## Data listing
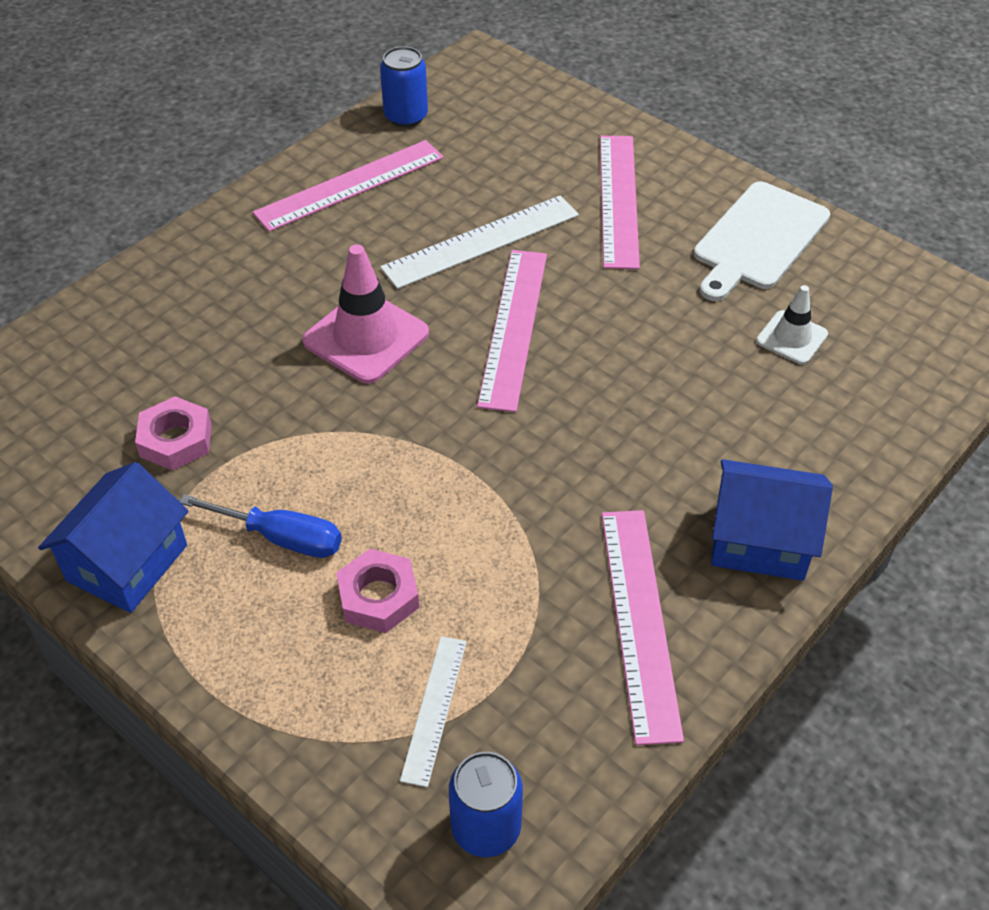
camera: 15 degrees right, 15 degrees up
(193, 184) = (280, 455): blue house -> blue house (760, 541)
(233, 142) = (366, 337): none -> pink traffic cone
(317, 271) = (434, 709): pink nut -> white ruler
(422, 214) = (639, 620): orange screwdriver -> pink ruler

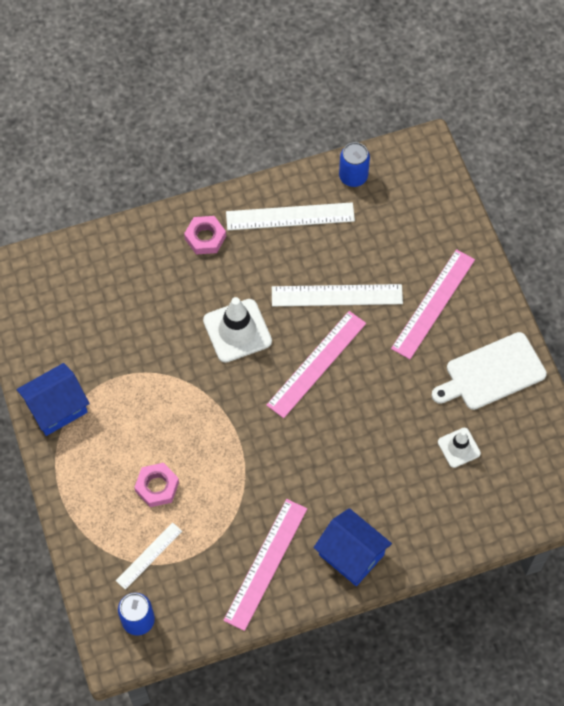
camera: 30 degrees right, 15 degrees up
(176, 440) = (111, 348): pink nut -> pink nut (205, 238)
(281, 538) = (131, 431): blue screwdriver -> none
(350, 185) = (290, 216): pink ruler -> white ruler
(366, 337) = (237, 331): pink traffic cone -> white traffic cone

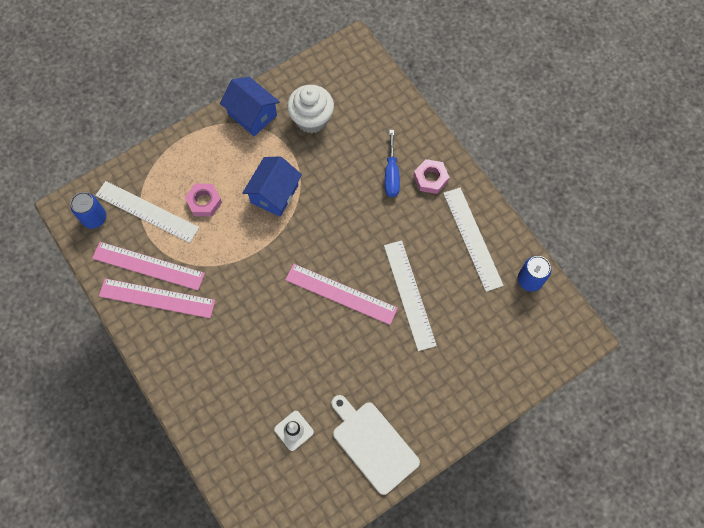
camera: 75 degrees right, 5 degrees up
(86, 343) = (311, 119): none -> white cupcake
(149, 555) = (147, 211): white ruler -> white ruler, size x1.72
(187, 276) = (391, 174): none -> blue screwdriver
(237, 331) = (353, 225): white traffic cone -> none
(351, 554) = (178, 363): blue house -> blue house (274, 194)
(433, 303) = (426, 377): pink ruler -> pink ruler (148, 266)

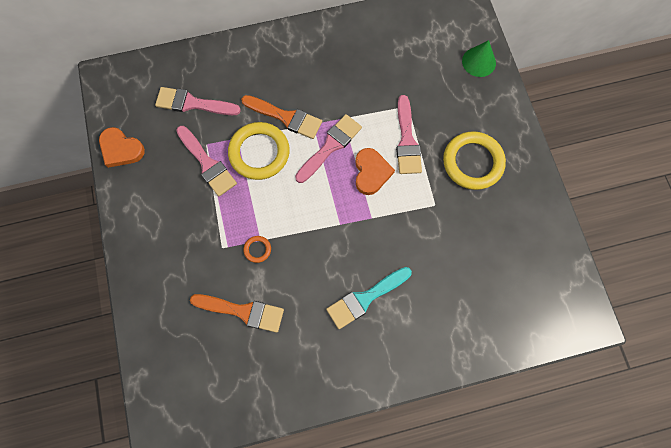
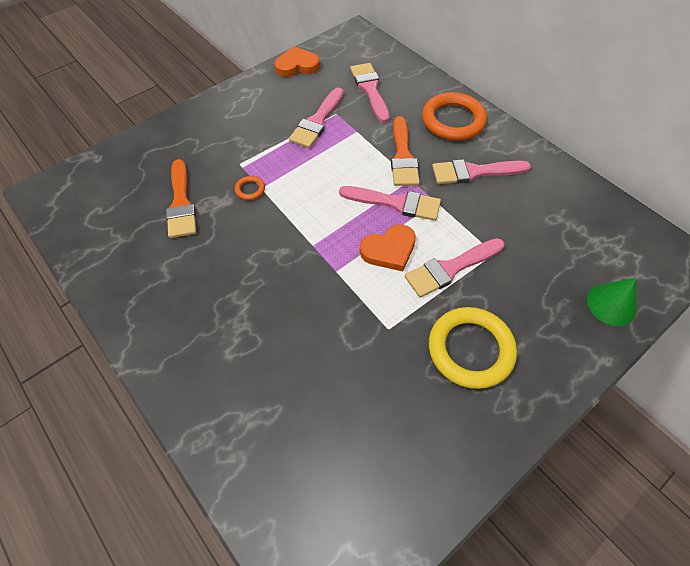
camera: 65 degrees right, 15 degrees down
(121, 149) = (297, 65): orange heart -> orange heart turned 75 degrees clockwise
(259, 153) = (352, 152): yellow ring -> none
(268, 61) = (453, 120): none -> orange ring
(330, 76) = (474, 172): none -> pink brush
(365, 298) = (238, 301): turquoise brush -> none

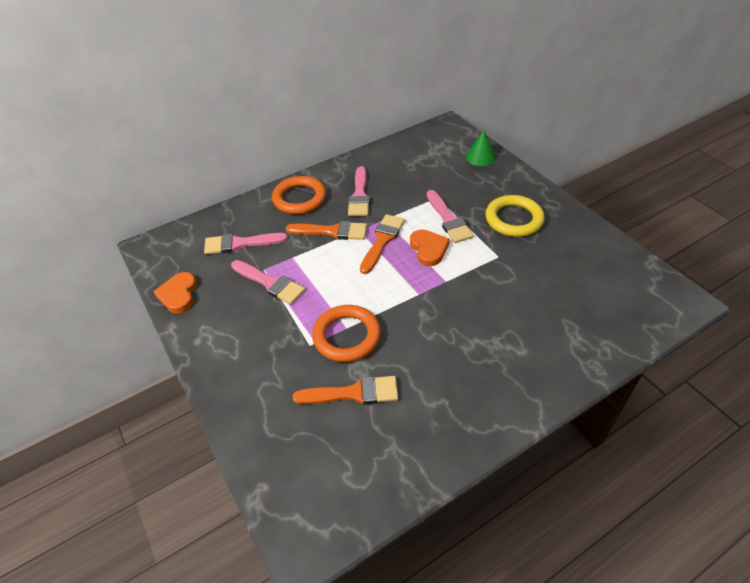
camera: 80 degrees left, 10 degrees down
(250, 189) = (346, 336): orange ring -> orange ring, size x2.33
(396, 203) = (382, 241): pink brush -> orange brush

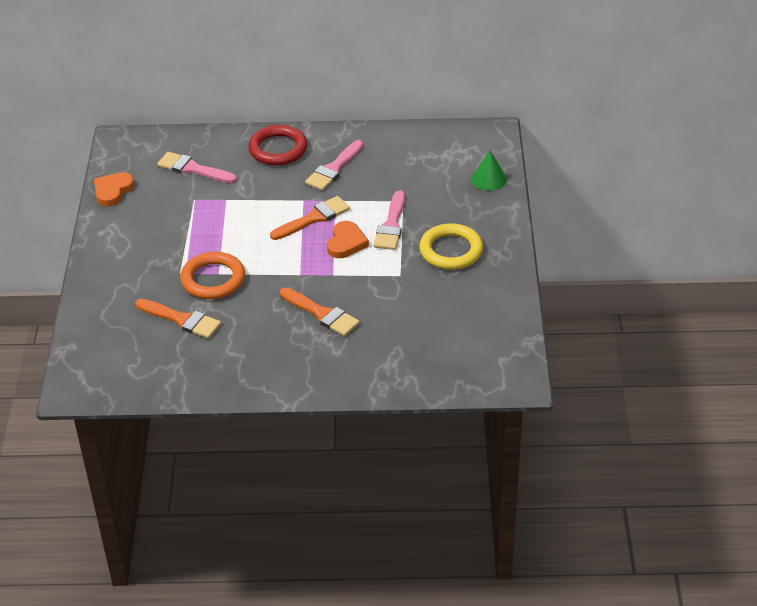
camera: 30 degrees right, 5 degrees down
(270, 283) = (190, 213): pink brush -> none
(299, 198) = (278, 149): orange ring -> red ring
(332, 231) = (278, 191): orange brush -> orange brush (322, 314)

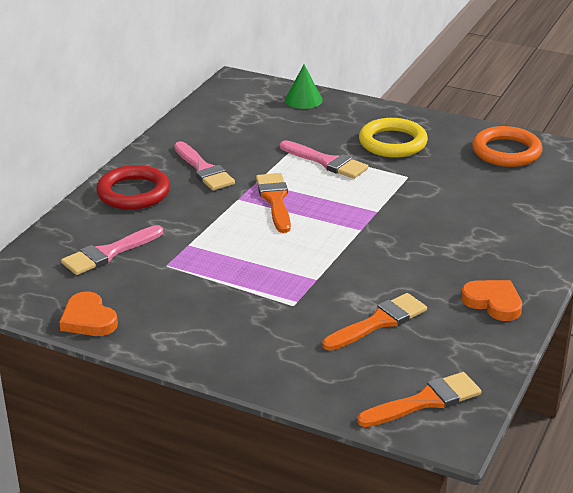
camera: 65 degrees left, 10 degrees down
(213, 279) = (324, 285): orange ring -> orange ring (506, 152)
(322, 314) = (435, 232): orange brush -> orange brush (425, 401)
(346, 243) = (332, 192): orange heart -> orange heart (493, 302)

## Exercise goal
Both boundary lines included, write out word for word only the lines above from the one containing "(366, 337) = (237, 331): pink" to the one containing "(330, 76) = (474, 172): none -> pink brush", leaving out any pictures.

## Expected output
(366, 337) = (237, 331): pink traffic cone -> white traffic cone

camera: 75 degrees right, 5 degrees up
(86, 343) = (311, 119): none -> white cupcake
(149, 555) = (147, 211): white ruler -> white ruler, size x1.72
(187, 276) = (391, 174): none -> blue screwdriver
(237, 331) = (353, 225): white traffic cone -> none
(351, 554) = (178, 363): blue house -> blue house (274, 194)
(433, 303) = (426, 377): pink ruler -> pink ruler (148, 266)

camera: 65 degrees right, 15 degrees down
(121, 149) = (297, 65): orange heart -> orange heart turned 75 degrees clockwise
(259, 153) = (352, 152): yellow ring -> none
(268, 61) = (453, 120): none -> orange ring
(330, 76) = (474, 172): none -> pink brush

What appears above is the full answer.